### Records for processing
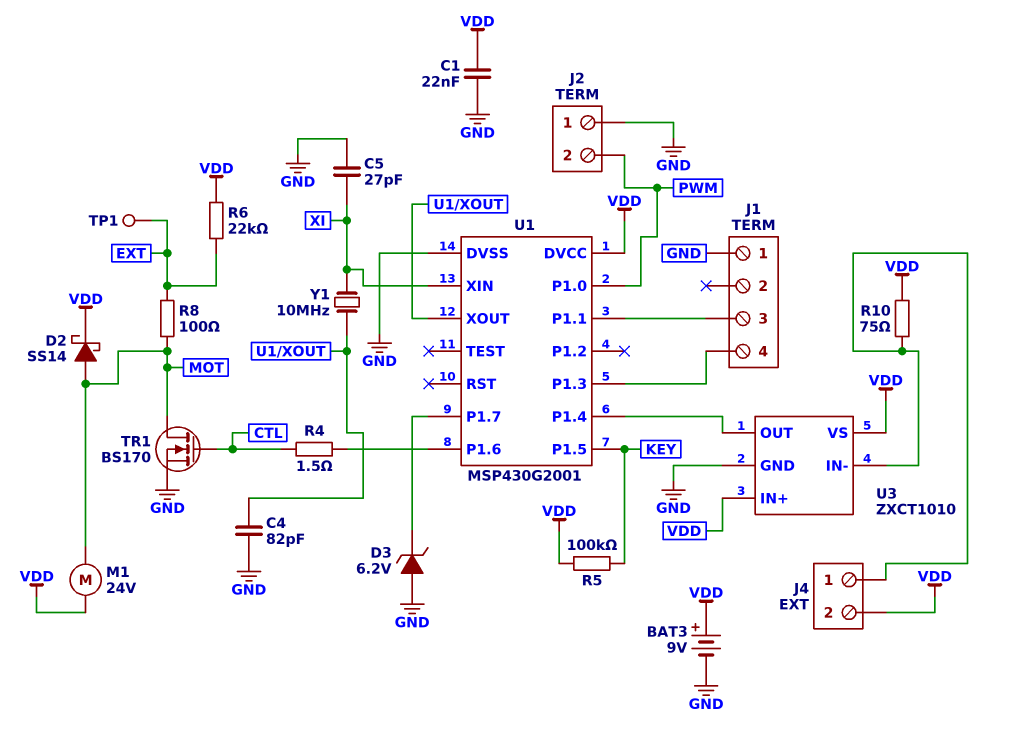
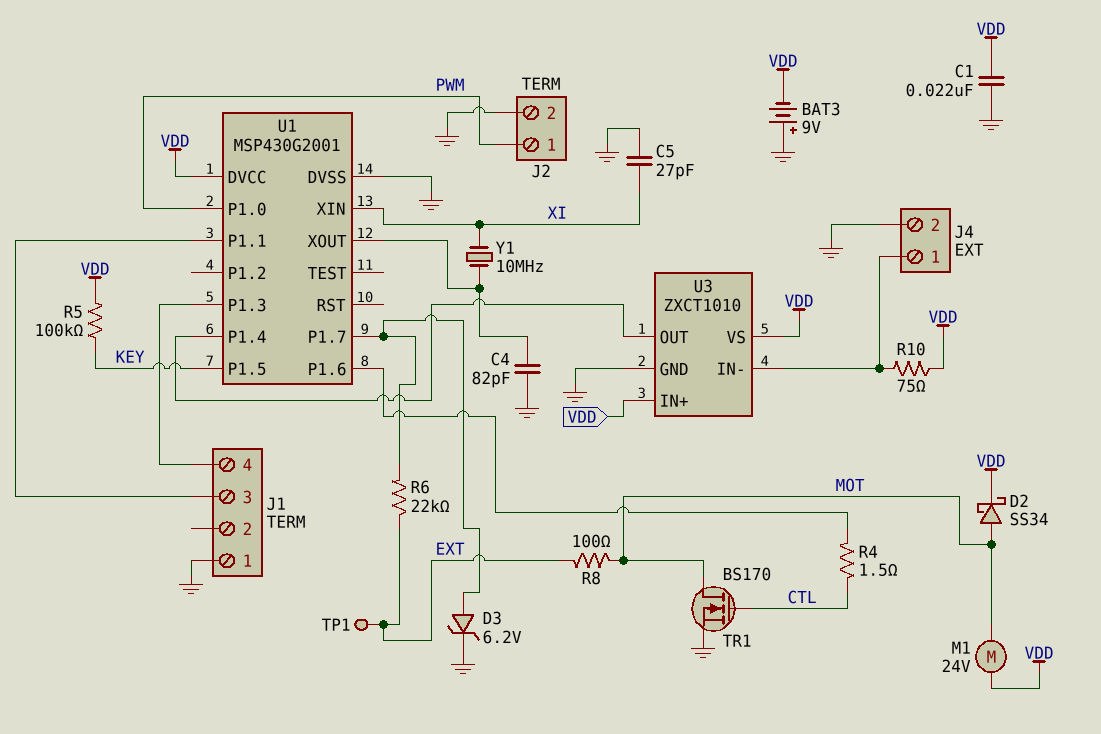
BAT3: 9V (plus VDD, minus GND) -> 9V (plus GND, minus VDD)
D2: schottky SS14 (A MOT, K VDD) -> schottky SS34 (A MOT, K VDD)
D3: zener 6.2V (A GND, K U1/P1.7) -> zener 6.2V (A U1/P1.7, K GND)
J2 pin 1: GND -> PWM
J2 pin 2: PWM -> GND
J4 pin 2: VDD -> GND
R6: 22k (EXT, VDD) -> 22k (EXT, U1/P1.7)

==

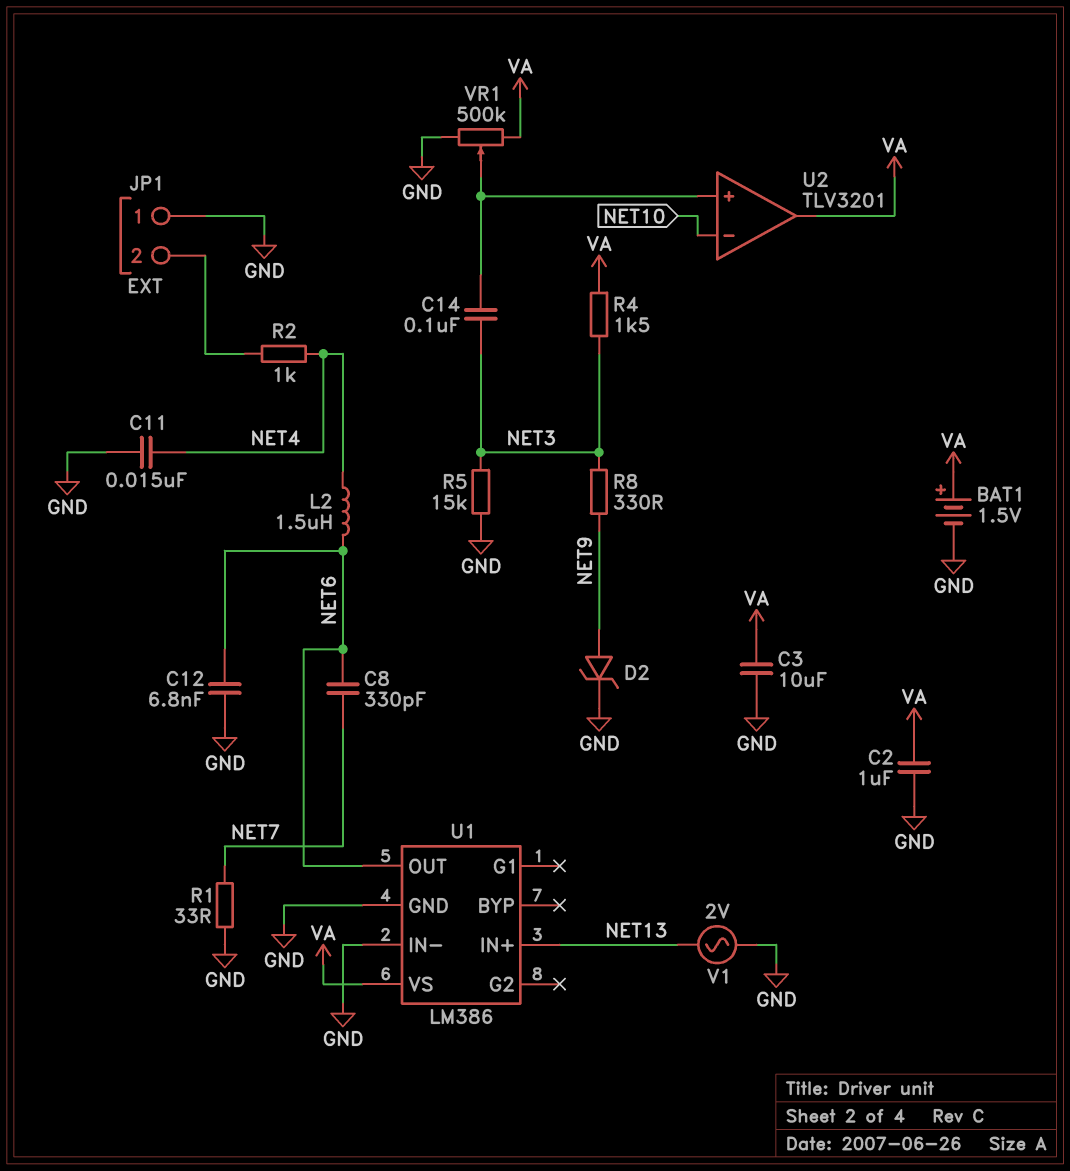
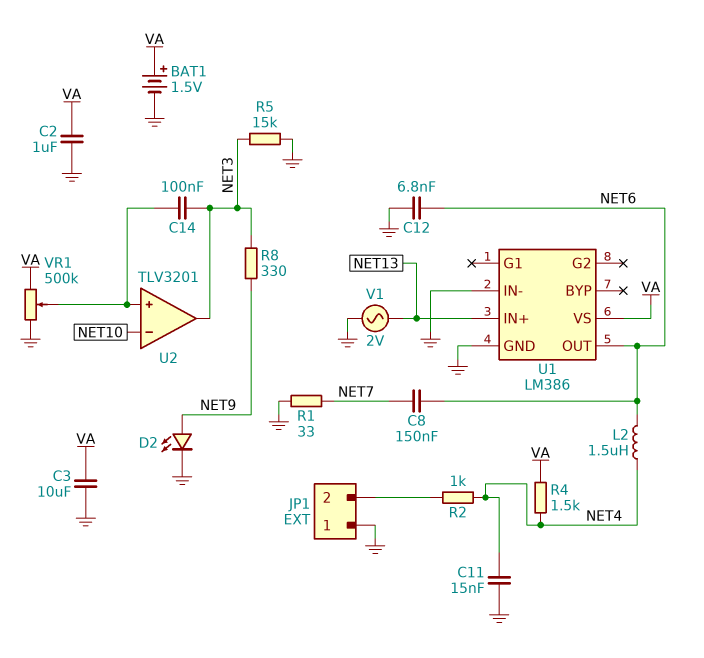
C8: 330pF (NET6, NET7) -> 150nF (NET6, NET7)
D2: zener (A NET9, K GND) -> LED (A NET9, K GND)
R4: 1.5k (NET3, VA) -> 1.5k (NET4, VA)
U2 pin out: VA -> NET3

### Assignment
Show, from the entries above, every line that includes the string "zener".

### Result for this task
D3: zener 6.2V (A GND, K U1/P1.7) -> zener 6.2V (A U1/P1.7, K GND)
D2: zener (A NET9, K GND) -> LED (A NET9, K GND)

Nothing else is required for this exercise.